_Task details_. Would you repeat the listing below verbatim and drop the images?

_Dataset excerpt_.
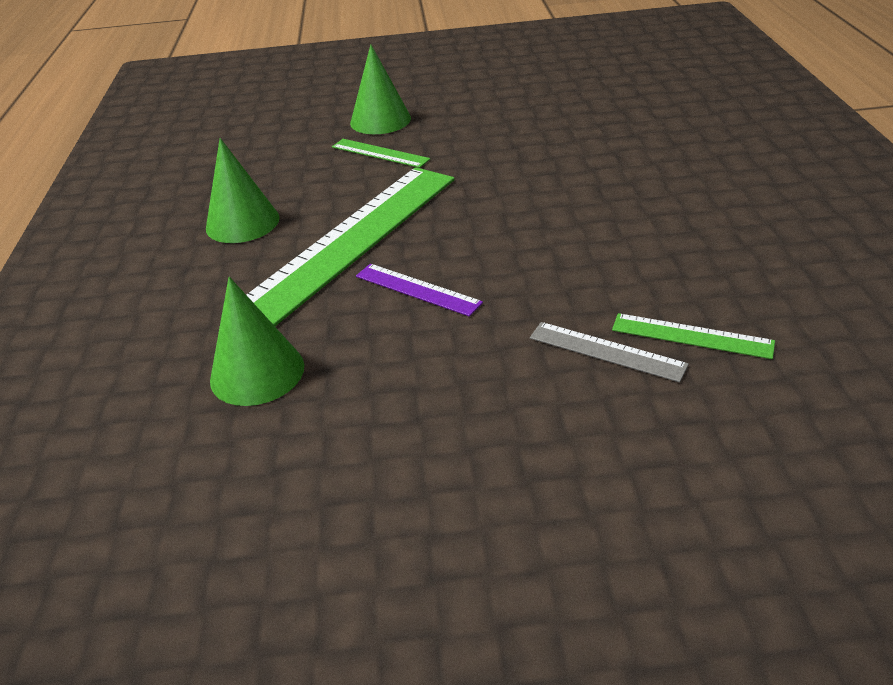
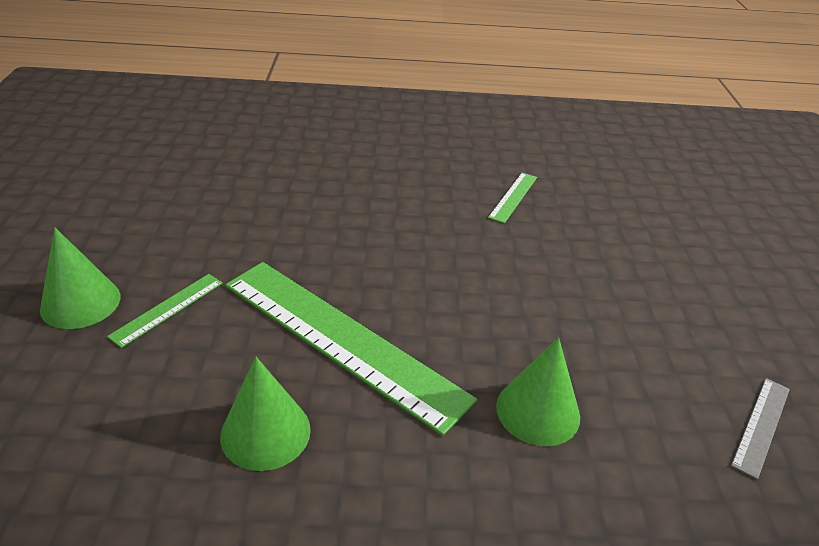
camera: 90 degrees left, 0 degrees up
(417, 289) = (436, 305): purple ruler -> none
(606, 351) = (525, 229): grey ruler -> grey ruler (761, 425)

_Solution below_.
camera: 90 degrees left, 0 degrees up
(417, 289) = (436, 305): purple ruler -> none
(606, 351) = (525, 229): grey ruler -> grey ruler (761, 425)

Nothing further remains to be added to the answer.